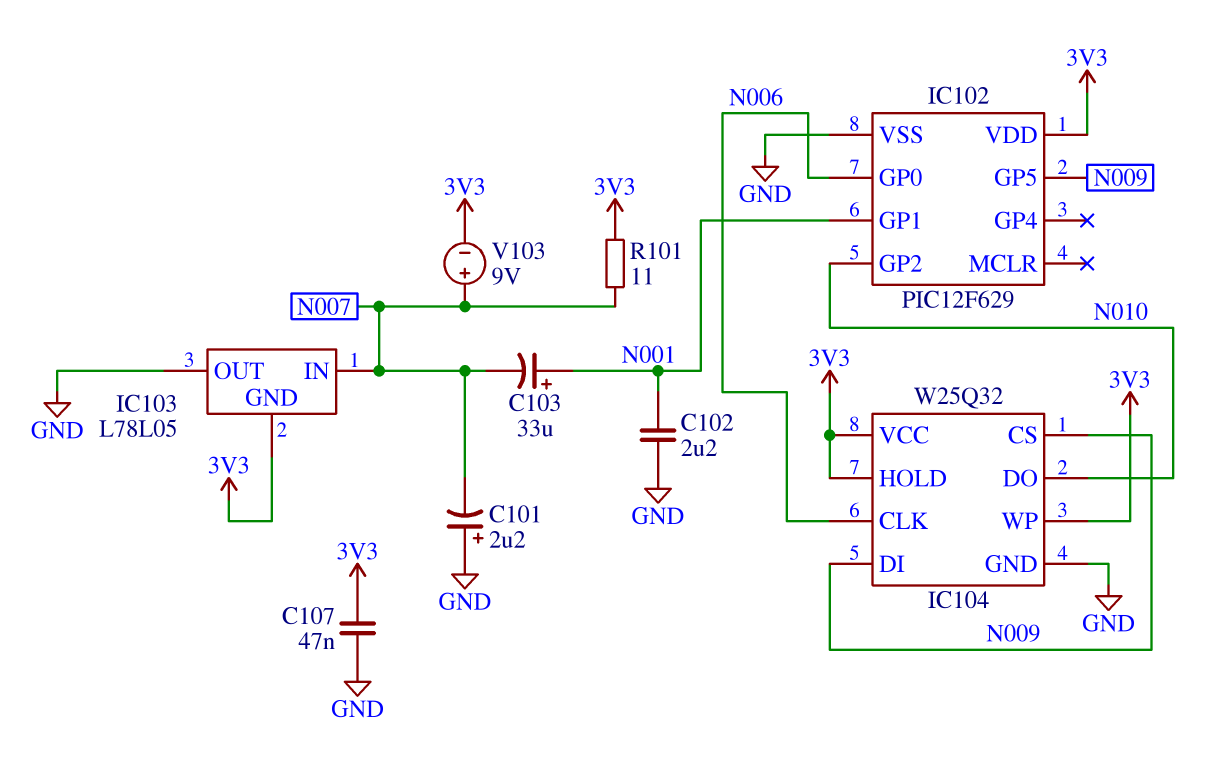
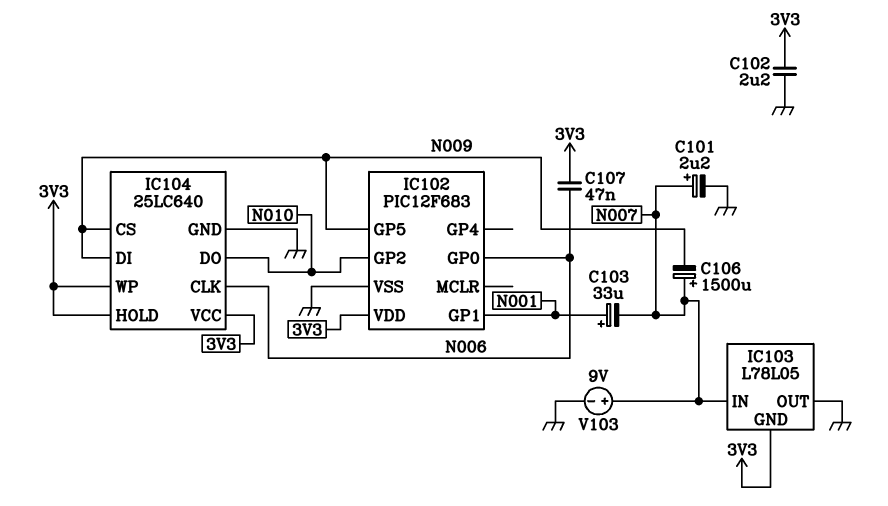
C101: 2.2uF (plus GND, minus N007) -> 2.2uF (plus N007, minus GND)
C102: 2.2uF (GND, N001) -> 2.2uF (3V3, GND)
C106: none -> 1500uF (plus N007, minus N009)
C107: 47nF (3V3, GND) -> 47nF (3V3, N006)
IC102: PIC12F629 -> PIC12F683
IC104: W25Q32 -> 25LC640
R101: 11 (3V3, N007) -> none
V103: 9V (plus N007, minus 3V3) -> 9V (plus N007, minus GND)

#### PROBLEM DESCRIPTION
Nothing but the exact lines of the data above, from the line containing "IC104: W25Q32 -> 25LC640" through the last, should appear in the answer.

#### OUTPUT OF THE EXERCISE
IC104: W25Q32 -> 25LC640
R101: 11 (3V3, N007) -> none
V103: 9V (plus N007, minus 3V3) -> 9V (plus N007, minus GND)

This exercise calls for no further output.